Stored items:

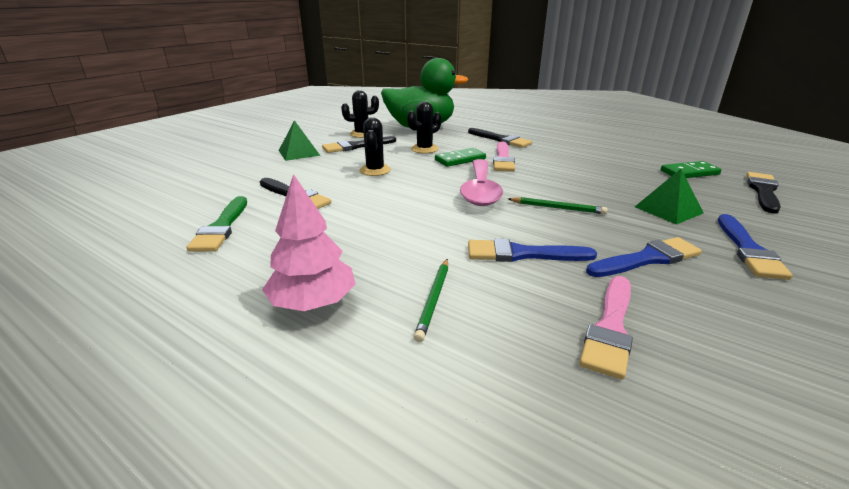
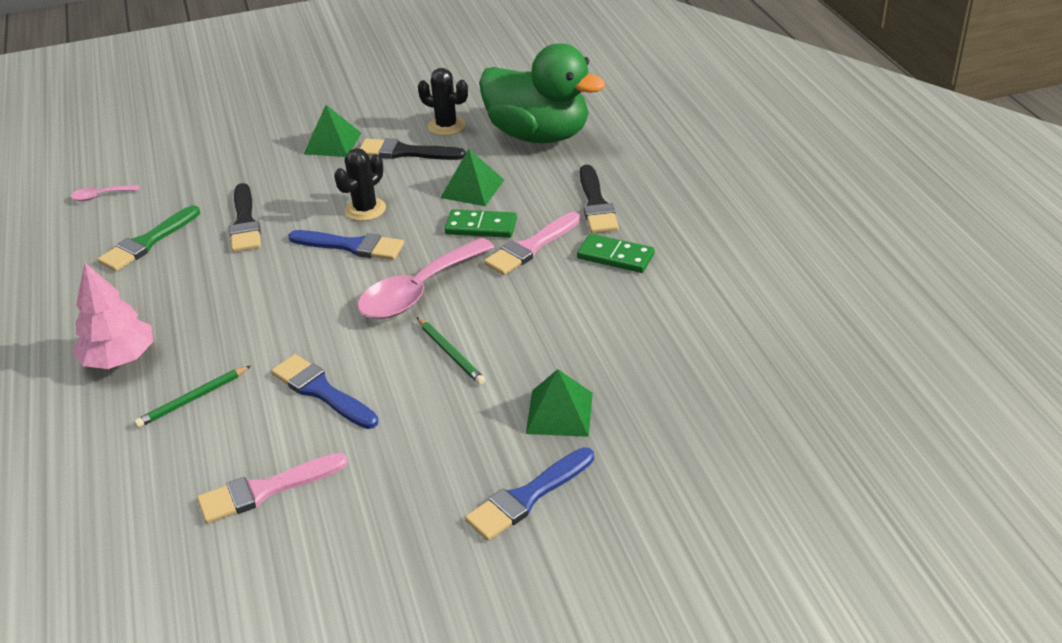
camera: 40 degrees right, 10 degrees up
(129, 216) = (100, 196): none -> pink spoon
(424, 149) = (472, 188): black cactus -> green pyramid
(647, 259) = (413, 453): blue brush -> blue brush (351, 246)
(689, 172) = (718, 374): green domino -> green domino (615, 256)
(763, 191) = (741, 446): black brush -> none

Exercise => Carry over each record above character for character, with the pictures left out.

Response to this task =>
camera: 40 degrees right, 10 degrees up
(129, 216) = (100, 196): none -> pink spoon
(424, 149) = (472, 188): black cactus -> green pyramid
(647, 259) = (413, 453): blue brush -> blue brush (351, 246)
(689, 172) = (718, 374): green domino -> green domino (615, 256)
(763, 191) = (741, 446): black brush -> none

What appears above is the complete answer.